═══ Extracted information ═══

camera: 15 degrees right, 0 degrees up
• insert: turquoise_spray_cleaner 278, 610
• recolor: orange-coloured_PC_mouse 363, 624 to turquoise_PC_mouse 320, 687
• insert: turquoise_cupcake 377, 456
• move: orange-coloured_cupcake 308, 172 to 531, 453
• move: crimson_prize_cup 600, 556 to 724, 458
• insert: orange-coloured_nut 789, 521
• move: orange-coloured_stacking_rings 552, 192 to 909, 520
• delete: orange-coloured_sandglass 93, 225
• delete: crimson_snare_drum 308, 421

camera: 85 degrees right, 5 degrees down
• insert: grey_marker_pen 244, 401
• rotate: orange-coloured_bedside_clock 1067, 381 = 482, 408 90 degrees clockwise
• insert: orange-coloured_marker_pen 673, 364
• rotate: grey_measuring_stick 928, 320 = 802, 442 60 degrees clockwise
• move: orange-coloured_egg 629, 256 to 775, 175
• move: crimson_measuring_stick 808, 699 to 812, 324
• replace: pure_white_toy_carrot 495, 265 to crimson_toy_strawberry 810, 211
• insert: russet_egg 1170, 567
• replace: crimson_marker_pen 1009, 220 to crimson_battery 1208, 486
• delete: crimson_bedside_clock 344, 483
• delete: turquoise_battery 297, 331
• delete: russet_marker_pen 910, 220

═══
═══ Extracted information ═══

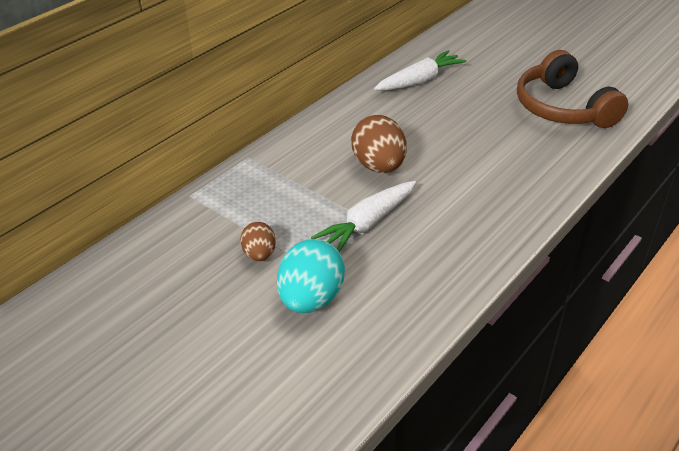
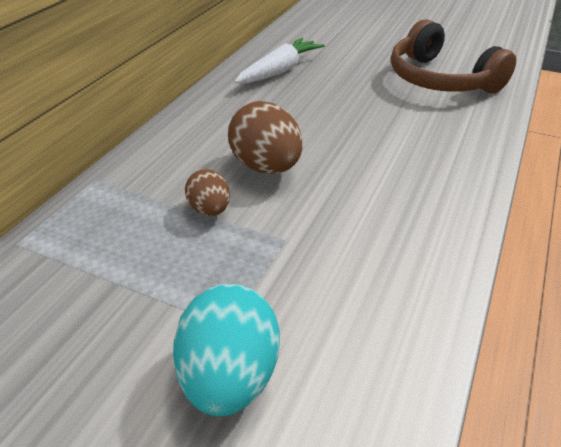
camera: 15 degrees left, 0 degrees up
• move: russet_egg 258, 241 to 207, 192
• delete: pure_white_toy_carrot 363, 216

═══

| What is being asked |
Output, from the data above, the lines from the line with "to 724, 458" to the line with "orange-coloured_sandglass 93, 225" exactly as they stand, both ends included and nothing else.

| Task result |
• move: crimson_prize_cup 600, 556 to 724, 458
• insert: orange-coloured_nut 789, 521
• move: orange-coloured_stacking_rings 552, 192 to 909, 520
• delete: orange-coloured_sandglass 93, 225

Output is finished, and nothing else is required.